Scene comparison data
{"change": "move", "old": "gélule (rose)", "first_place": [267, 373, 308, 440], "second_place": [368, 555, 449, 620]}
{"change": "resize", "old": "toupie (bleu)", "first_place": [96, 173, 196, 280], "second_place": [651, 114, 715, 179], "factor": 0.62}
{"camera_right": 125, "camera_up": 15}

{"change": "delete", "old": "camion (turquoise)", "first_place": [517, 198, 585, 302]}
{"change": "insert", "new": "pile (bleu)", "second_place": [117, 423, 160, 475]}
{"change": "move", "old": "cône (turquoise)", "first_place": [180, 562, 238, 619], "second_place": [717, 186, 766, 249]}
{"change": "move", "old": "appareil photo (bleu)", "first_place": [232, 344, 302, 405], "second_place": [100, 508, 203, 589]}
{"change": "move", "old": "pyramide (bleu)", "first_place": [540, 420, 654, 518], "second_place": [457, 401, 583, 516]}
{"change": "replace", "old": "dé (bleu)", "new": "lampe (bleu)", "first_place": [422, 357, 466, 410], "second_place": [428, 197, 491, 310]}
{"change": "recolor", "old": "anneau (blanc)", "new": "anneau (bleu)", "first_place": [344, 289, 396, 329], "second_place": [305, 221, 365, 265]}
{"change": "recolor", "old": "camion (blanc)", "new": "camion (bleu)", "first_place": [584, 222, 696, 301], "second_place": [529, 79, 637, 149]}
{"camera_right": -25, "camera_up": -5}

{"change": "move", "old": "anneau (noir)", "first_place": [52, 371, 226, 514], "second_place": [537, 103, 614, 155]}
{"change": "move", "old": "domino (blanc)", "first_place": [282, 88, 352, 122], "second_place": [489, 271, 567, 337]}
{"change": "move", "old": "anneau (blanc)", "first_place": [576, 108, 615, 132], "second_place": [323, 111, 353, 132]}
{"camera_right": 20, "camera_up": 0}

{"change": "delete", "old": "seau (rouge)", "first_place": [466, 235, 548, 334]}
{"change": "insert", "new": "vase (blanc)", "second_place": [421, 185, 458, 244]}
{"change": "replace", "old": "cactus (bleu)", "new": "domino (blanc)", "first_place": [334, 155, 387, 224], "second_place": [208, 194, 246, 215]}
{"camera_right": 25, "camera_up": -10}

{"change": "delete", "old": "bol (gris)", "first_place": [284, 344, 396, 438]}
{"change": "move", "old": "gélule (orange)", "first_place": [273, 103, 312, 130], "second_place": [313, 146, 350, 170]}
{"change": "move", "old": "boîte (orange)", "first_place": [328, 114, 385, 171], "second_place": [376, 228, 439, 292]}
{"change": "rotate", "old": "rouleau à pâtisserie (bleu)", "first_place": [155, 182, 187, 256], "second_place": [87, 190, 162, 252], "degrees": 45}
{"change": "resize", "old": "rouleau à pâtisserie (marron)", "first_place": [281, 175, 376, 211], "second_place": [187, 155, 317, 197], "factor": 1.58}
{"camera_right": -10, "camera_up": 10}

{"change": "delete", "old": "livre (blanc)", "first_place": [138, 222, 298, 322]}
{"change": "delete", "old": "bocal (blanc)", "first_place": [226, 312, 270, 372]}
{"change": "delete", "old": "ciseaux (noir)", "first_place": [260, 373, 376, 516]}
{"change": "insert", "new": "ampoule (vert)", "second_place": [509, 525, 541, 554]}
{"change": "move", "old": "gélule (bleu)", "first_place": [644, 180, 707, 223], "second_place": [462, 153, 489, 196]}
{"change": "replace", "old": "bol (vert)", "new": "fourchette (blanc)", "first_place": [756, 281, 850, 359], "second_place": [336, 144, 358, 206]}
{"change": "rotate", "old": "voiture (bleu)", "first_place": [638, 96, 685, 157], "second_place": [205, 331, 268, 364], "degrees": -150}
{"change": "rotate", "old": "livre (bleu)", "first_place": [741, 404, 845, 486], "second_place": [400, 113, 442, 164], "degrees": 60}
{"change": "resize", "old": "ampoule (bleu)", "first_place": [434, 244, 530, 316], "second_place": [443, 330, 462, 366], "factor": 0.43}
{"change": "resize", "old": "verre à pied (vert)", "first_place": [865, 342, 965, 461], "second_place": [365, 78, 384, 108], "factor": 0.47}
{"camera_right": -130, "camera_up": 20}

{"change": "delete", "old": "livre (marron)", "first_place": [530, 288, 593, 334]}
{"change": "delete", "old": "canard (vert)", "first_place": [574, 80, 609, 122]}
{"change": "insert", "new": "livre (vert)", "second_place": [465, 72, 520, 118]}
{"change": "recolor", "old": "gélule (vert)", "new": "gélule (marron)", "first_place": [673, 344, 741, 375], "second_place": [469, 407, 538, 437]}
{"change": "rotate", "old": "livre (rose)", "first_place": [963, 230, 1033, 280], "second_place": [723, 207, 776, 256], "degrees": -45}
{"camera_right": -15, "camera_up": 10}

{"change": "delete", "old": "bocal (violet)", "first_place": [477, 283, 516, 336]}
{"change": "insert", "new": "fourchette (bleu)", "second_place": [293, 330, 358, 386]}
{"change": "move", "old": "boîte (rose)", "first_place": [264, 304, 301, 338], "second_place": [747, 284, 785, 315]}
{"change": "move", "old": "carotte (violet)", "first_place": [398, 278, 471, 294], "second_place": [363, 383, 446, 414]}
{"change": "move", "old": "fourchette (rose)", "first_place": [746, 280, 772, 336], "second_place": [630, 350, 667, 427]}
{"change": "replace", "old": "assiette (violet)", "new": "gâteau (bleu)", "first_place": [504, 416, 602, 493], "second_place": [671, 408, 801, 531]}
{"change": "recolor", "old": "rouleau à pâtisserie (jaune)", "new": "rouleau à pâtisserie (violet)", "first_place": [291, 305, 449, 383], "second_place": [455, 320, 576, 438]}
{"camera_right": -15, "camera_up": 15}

Exercise brief
All the entries must be retyped exactly.

Exercise answer
{"change": "move", "old": "gélule (rose)", "first_place": [267, 373, 308, 440], "second_place": [368, 555, 449, 620]}
{"change": "resize", "old": "toupie (bleu)", "first_place": [96, 173, 196, 280], "second_place": [651, 114, 715, 179], "factor": 0.62}
{"camera_right": 125, "camera_up": 15}

{"change": "delete", "old": "camion (turquoise)", "first_place": [517, 198, 585, 302]}
{"change": "insert", "new": "pile (bleu)", "second_place": [117, 423, 160, 475]}
{"change": "move", "old": "cône (turquoise)", "first_place": [180, 562, 238, 619], "second_place": [717, 186, 766, 249]}
{"change": "move", "old": "appareil photo (bleu)", "first_place": [232, 344, 302, 405], "second_place": [100, 508, 203, 589]}
{"change": "move", "old": "pyramide (bleu)", "first_place": [540, 420, 654, 518], "second_place": [457, 401, 583, 516]}
{"change": "replace", "old": "dé (bleu)", "new": "lampe (bleu)", "first_place": [422, 357, 466, 410], "second_place": [428, 197, 491, 310]}
{"change": "recolor", "old": "anneau (blanc)", "new": "anneau (bleu)", "first_place": [344, 289, 396, 329], "second_place": [305, 221, 365, 265]}
{"change": "recolor", "old": "camion (blanc)", "new": "camion (bleu)", "first_place": [584, 222, 696, 301], "second_place": [529, 79, 637, 149]}
{"camera_right": -25, "camera_up": -5}

{"change": "move", "old": "anneau (noir)", "first_place": [52, 371, 226, 514], "second_place": [537, 103, 614, 155]}
{"change": "move", "old": "domino (blanc)", "first_place": [282, 88, 352, 122], "second_place": [489, 271, 567, 337]}
{"change": "move", "old": "anneau (blanc)", "first_place": [576, 108, 615, 132], "second_place": [323, 111, 353, 132]}
{"camera_right": 20, "camera_up": 0}

{"change": "delete", "old": "seau (rouge)", "first_place": [466, 235, 548, 334]}
{"change": "insert", "new": "vase (blanc)", "second_place": [421, 185, 458, 244]}
{"change": "replace", "old": "cactus (bleu)", "new": "domino (blanc)", "first_place": [334, 155, 387, 224], "second_place": [208, 194, 246, 215]}
{"camera_right": 25, "camera_up": -10}

{"change": "delete", "old": "bol (gris)", "first_place": [284, 344, 396, 438]}
{"change": "move", "old": "gélule (orange)", "first_place": [273, 103, 312, 130], "second_place": [313, 146, 350, 170]}
{"change": "move", "old": "boîte (orange)", "first_place": [328, 114, 385, 171], "second_place": [376, 228, 439, 292]}
{"change": "rotate", "old": "rouleau à pâtisserie (bleu)", "first_place": [155, 182, 187, 256], "second_place": [87, 190, 162, 252], "degrees": 45}
{"change": "resize", "old": "rouleau à pâtisserie (marron)", "first_place": [281, 175, 376, 211], "second_place": [187, 155, 317, 197], "factor": 1.58}
{"camera_right": -10, "camera_up": 10}

{"change": "delete", "old": "livre (blanc)", "first_place": [138, 222, 298, 322]}
{"change": "delete", "old": "bocal (blanc)", "first_place": [226, 312, 270, 372]}
{"change": "delete", "old": "ciseaux (noir)", "first_place": [260, 373, 376, 516]}
{"change": "insert", "new": "ampoule (vert)", "second_place": [509, 525, 541, 554]}
{"change": "move", "old": "gélule (bleu)", "first_place": [644, 180, 707, 223], "second_place": [462, 153, 489, 196]}
{"change": "replace", "old": "bol (vert)", "new": "fourchette (blanc)", "first_place": [756, 281, 850, 359], "second_place": [336, 144, 358, 206]}
{"change": "rotate", "old": "voiture (bleu)", "first_place": [638, 96, 685, 157], "second_place": [205, 331, 268, 364], "degrees": -150}
{"change": "rotate", "old": "livre (bleu)", "first_place": [741, 404, 845, 486], "second_place": [400, 113, 442, 164], "degrees": 60}
{"change": "resize", "old": "ampoule (bleu)", "first_place": [434, 244, 530, 316], "second_place": [443, 330, 462, 366], "factor": 0.43}
{"change": "resize", "old": "verre à pied (vert)", "first_place": [865, 342, 965, 461], "second_place": [365, 78, 384, 108], "factor": 0.47}
{"camera_right": -130, "camera_up": 20}

{"change": "delete", "old": "livre (marron)", "first_place": [530, 288, 593, 334]}
{"change": "delete", "old": "canard (vert)", "first_place": [574, 80, 609, 122]}
{"change": "insert", "new": "livre (vert)", "second_place": [465, 72, 520, 118]}
{"change": "recolor", "old": "gélule (vert)", "new": "gélule (marron)", "first_place": [673, 344, 741, 375], "second_place": [469, 407, 538, 437]}
{"change": "rotate", "old": "livre (rose)", "first_place": [963, 230, 1033, 280], "second_place": [723, 207, 776, 256], "degrees": -45}
{"camera_right": -15, "camera_up": 10}

{"change": "delete", "old": "bocal (violet)", "first_place": [477, 283, 516, 336]}
{"change": "insert", "new": "fourchette (bleu)", "second_place": [293, 330, 358, 386]}
{"change": "move", "old": "boîte (rose)", "first_place": [264, 304, 301, 338], "second_place": [747, 284, 785, 315]}
{"change": "move", "old": "carotte (violet)", "first_place": [398, 278, 471, 294], "second_place": [363, 383, 446, 414]}
{"change": "move", "old": "fourchette (rose)", "first_place": [746, 280, 772, 336], "second_place": [630, 350, 667, 427]}
{"change": "replace", "old": "assiette (violet)", "new": "gâteau (bleu)", "first_place": [504, 416, 602, 493], "second_place": [671, 408, 801, 531]}
{"change": "recolor", "old": "rouleau à pâtisserie (jaune)", "new": "rouleau à pâtisserie (violet)", "first_place": [291, 305, 449, 383], "second_place": [455, 320, 576, 438]}
{"camera_right": -15, "camera_up": 15}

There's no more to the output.